• _Work instruction_
Keep every character as it is and output all of the records.

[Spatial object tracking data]
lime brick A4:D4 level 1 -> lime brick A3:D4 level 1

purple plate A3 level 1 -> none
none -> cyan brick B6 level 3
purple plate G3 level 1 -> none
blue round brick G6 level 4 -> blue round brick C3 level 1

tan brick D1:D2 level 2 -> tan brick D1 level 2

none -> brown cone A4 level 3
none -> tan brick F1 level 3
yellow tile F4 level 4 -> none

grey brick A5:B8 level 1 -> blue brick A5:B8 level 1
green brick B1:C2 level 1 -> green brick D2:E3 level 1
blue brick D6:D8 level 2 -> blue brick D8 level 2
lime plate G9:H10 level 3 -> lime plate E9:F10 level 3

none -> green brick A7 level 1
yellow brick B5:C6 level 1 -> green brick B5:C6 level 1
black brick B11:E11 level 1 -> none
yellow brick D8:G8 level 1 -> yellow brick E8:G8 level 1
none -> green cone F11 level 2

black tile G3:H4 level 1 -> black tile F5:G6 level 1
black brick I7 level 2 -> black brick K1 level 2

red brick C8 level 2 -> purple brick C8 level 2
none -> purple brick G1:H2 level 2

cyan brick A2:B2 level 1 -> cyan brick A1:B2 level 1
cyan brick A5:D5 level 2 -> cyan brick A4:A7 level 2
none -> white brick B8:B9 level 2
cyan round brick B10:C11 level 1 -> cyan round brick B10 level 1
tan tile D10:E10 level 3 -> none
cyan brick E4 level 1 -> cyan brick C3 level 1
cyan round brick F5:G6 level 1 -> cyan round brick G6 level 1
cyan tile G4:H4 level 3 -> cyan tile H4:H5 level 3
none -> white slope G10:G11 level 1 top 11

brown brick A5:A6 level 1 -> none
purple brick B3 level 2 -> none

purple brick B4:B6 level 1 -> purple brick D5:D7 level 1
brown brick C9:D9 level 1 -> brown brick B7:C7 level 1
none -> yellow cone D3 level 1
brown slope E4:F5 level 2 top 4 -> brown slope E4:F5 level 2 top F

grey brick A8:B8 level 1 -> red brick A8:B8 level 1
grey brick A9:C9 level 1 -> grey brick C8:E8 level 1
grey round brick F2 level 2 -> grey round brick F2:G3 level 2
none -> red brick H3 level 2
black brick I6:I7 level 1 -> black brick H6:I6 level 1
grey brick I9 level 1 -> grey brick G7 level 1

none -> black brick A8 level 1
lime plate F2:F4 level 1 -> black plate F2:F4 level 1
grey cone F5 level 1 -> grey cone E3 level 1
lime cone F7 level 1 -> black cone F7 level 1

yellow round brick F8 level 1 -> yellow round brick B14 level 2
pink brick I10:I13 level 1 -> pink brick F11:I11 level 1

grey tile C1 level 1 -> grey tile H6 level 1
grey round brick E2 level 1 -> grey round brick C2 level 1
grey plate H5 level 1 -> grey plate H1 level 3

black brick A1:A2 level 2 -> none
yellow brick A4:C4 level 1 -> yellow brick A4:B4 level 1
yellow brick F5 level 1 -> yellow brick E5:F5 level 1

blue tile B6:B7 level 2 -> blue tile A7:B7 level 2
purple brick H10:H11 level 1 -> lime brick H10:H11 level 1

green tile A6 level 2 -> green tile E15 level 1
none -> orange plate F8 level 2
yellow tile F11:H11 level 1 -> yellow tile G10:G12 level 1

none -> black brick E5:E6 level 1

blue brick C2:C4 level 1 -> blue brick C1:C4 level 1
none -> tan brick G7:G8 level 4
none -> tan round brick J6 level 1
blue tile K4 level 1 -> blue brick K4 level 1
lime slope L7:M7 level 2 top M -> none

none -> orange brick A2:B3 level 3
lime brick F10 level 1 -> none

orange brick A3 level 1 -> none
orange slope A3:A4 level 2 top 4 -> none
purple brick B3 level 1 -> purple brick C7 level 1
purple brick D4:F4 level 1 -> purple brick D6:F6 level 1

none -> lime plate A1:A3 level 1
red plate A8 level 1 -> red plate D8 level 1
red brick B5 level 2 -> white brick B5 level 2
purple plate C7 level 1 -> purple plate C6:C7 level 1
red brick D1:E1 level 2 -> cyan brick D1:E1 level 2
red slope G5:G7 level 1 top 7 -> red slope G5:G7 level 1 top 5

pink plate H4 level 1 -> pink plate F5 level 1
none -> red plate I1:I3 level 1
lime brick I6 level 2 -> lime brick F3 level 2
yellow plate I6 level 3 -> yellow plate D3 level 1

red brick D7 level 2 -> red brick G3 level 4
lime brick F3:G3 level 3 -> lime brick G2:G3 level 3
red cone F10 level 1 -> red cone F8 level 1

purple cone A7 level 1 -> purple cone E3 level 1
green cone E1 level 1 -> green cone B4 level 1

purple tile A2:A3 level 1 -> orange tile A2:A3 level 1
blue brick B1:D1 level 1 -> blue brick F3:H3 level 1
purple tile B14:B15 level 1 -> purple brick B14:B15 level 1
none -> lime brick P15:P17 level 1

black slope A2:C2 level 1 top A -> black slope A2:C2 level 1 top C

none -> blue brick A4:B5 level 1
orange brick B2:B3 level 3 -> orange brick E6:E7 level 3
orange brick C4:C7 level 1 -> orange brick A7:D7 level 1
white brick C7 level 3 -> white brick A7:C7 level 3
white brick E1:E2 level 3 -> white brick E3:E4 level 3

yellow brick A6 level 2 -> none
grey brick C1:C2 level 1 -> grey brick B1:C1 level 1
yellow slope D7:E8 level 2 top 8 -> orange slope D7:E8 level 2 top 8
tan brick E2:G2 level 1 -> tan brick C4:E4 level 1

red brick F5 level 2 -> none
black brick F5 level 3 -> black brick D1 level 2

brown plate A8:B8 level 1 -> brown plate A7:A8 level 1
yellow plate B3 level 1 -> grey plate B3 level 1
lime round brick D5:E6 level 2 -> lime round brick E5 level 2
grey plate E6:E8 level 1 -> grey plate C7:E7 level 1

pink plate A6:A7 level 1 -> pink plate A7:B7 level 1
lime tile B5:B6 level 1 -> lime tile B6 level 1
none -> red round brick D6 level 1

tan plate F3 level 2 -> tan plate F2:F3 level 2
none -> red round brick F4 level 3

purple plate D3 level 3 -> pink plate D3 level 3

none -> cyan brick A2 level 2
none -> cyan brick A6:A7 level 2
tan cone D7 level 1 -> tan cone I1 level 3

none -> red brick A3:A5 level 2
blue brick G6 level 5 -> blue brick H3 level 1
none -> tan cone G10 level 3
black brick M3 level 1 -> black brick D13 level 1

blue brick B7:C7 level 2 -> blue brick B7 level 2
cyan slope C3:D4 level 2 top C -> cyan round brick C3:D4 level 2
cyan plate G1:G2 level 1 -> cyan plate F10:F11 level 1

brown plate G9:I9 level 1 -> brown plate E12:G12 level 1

• _The completed task_
lime brick A4:D4 level 1 -> lime brick A3:D4 level 1

purple plate A3 level 1 -> none
none -> cyan brick B6 level 3
purple plate G3 level 1 -> none
blue round brick G6 level 4 -> blue round brick C3 level 1

tan brick D1:D2 level 2 -> tan brick D1 level 2

none -> brown cone A4 level 3
none -> tan brick F1 level 3
yellow tile F4 level 4 -> none

grey brick A5:B8 level 1 -> blue brick A5:B8 level 1
green brick B1:C2 level 1 -> green brick D2:E3 level 1
blue brick D6:D8 level 2 -> blue brick D8 level 2
lime plate G9:H10 level 3 -> lime plate E9:F10 level 3

none -> green brick A7 level 1
yellow brick B5:C6 level 1 -> green brick B5:C6 level 1
black brick B11:E11 level 1 -> none
yellow brick D8:G8 level 1 -> yellow brick E8:G8 level 1
none -> green cone F11 level 2

black tile G3:H4 level 1 -> black tile F5:G6 level 1
black brick I7 level 2 -> black brick K1 level 2

red brick C8 level 2 -> purple brick C8 level 2
none -> purple brick G1:H2 level 2

cyan brick A2:B2 level 1 -> cyan brick A1:B2 level 1
cyan brick A5:D5 level 2 -> cyan brick A4:A7 level 2
none -> white brick B8:B9 level 2
cyan round brick B10:C11 level 1 -> cyan round brick B10 level 1
tan tile D10:E10 level 3 -> none
cyan brick E4 level 1 -> cyan brick C3 level 1
cyan round brick F5:G6 level 1 -> cyan round brick G6 level 1
cyan tile G4:H4 level 3 -> cyan tile H4:H5 level 3
none -> white slope G10:G11 level 1 top 11

brown brick A5:A6 level 1 -> none
purple brick B3 level 2 -> none

purple brick B4:B6 level 1 -> purple brick D5:D7 level 1
brown brick C9:D9 level 1 -> brown brick B7:C7 level 1
none -> yellow cone D3 level 1
brown slope E4:F5 level 2 top 4 -> brown slope E4:F5 level 2 top F

grey brick A8:B8 level 1 -> red brick A8:B8 level 1
grey brick A9:C9 level 1 -> grey brick C8:E8 level 1
grey round brick F2 level 2 -> grey round brick F2:G3 level 2
none -> red brick H3 level 2
black brick I6:I7 level 1 -> black brick H6:I6 level 1
grey brick I9 level 1 -> grey brick G7 level 1

none -> black brick A8 level 1
lime plate F2:F4 level 1 -> black plate F2:F4 level 1
grey cone F5 level 1 -> grey cone E3 level 1
lime cone F7 level 1 -> black cone F7 level 1

yellow round brick F8 level 1 -> yellow round brick B14 level 2
pink brick I10:I13 level 1 -> pink brick F11:I11 level 1

grey tile C1 level 1 -> grey tile H6 level 1
grey round brick E2 level 1 -> grey round brick C2 level 1
grey plate H5 level 1 -> grey plate H1 level 3

black brick A1:A2 level 2 -> none
yellow brick A4:C4 level 1 -> yellow brick A4:B4 level 1
yellow brick F5 level 1 -> yellow brick E5:F5 level 1

blue tile B6:B7 level 2 -> blue tile A7:B7 level 2
purple brick H10:H11 level 1 -> lime brick H10:H11 level 1

green tile A6 level 2 -> green tile E15 level 1
none -> orange plate F8 level 2
yellow tile F11:H11 level 1 -> yellow tile G10:G12 level 1

none -> black brick E5:E6 level 1

blue brick C2:C4 level 1 -> blue brick C1:C4 level 1
none -> tan brick G7:G8 level 4
none -> tan round brick J6 level 1
blue tile K4 level 1 -> blue brick K4 level 1
lime slope L7:M7 level 2 top M -> none

none -> orange brick A2:B3 level 3
lime brick F10 level 1 -> none

orange brick A3 level 1 -> none
orange slope A3:A4 level 2 top 4 -> none
purple brick B3 level 1 -> purple brick C7 level 1
purple brick D4:F4 level 1 -> purple brick D6:F6 level 1

none -> lime plate A1:A3 level 1
red plate A8 level 1 -> red plate D8 level 1
red brick B5 level 2 -> white brick B5 level 2
purple plate C7 level 1 -> purple plate C6:C7 level 1
red brick D1:E1 level 2 -> cyan brick D1:E1 level 2
red slope G5:G7 level 1 top 7 -> red slope G5:G7 level 1 top 5

pink plate H4 level 1 -> pink plate F5 level 1
none -> red plate I1:I3 level 1
lime brick I6 level 2 -> lime brick F3 level 2
yellow plate I6 level 3 -> yellow plate D3 level 1

red brick D7 level 2 -> red brick G3 level 4
lime brick F3:G3 level 3 -> lime brick G2:G3 level 3
red cone F10 level 1 -> red cone F8 level 1

purple cone A7 level 1 -> purple cone E3 level 1
green cone E1 level 1 -> green cone B4 level 1

purple tile A2:A3 level 1 -> orange tile A2:A3 level 1
blue brick B1:D1 level 1 -> blue brick F3:H3 level 1
purple tile B14:B15 level 1 -> purple brick B14:B15 level 1
none -> lime brick P15:P17 level 1

black slope A2:C2 level 1 top A -> black slope A2:C2 level 1 top C

none -> blue brick A4:B5 level 1
orange brick B2:B3 level 3 -> orange brick E6:E7 level 3
orange brick C4:C7 level 1 -> orange brick A7:D7 level 1
white brick C7 level 3 -> white brick A7:C7 level 3
white brick E1:E2 level 3 -> white brick E3:E4 level 3

yellow brick A6 level 2 -> none
grey brick C1:C2 level 1 -> grey brick B1:C1 level 1
yellow slope D7:E8 level 2 top 8 -> orange slope D7:E8 level 2 top 8
tan brick E2:G2 level 1 -> tan brick C4:E4 level 1

red brick F5 level 2 -> none
black brick F5 level 3 -> black brick D1 level 2

brown plate A8:B8 level 1 -> brown plate A7:A8 level 1
yellow plate B3 level 1 -> grey plate B3 level 1
lime round brick D5:E6 level 2 -> lime round brick E5 level 2
grey plate E6:E8 level 1 -> grey plate C7:E7 level 1

pink plate A6:A7 level 1 -> pink plate A7:B7 level 1
lime tile B5:B6 level 1 -> lime tile B6 level 1
none -> red round brick D6 level 1

tan plate F3 level 2 -> tan plate F2:F3 level 2
none -> red round brick F4 level 3

purple plate D3 level 3 -> pink plate D3 level 3

none -> cyan brick A2 level 2
none -> cyan brick A6:A7 level 2
tan cone D7 level 1 -> tan cone I1 level 3

none -> red brick A3:A5 level 2
blue brick G6 level 5 -> blue brick H3 level 1
none -> tan cone G10 level 3
black brick M3 level 1 -> black brick D13 level 1

blue brick B7:C7 level 2 -> blue brick B7 level 2
cyan slope C3:D4 level 2 top C -> cyan round brick C3:D4 level 2
cyan plate G1:G2 level 1 -> cyan plate F10:F11 level 1

brown plate G9:I9 level 1 -> brown plate E12:G12 level 1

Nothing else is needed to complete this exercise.